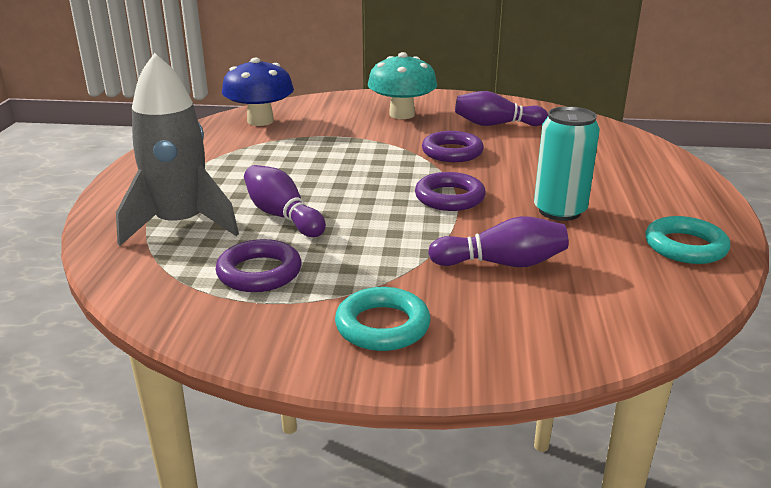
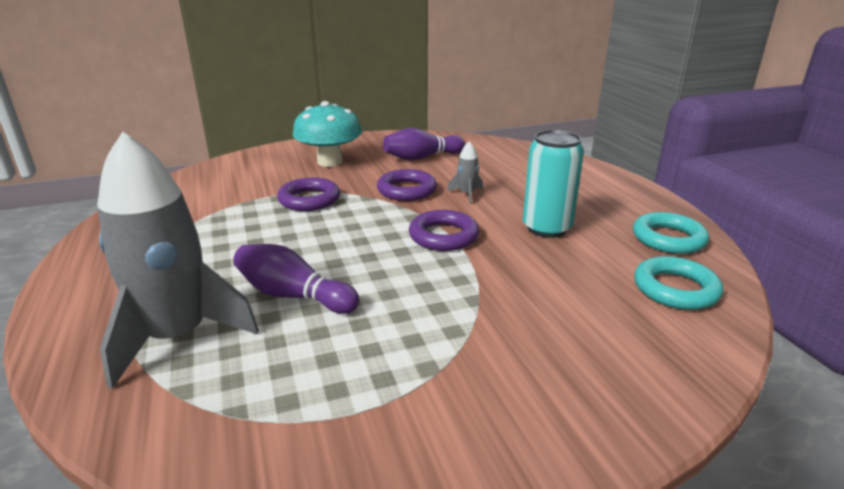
camera: 25 degrees left, 0 degrees up
(259, 272) = (320, 374): purple ring -> purple ring (309, 200)
(260, 121) = (188, 192): blue mushroom -> none
(382, 326) = (504, 401): turquoise ring -> turquoise ring (675, 289)
(502, 263) = (548, 293): purple bowling pin -> none
(508, 166) = (466, 194): none -> grey rocket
* * *
To do.
What do the lines from the one with "(260, 121) = (188, 192): blue" through the last line of the entries say? Print them word for word, both ends included, and nothing else.

Output.
(260, 121) = (188, 192): blue mushroom -> none
(382, 326) = (504, 401): turquoise ring -> turquoise ring (675, 289)
(502, 263) = (548, 293): purple bowling pin -> none
(508, 166) = (466, 194): none -> grey rocket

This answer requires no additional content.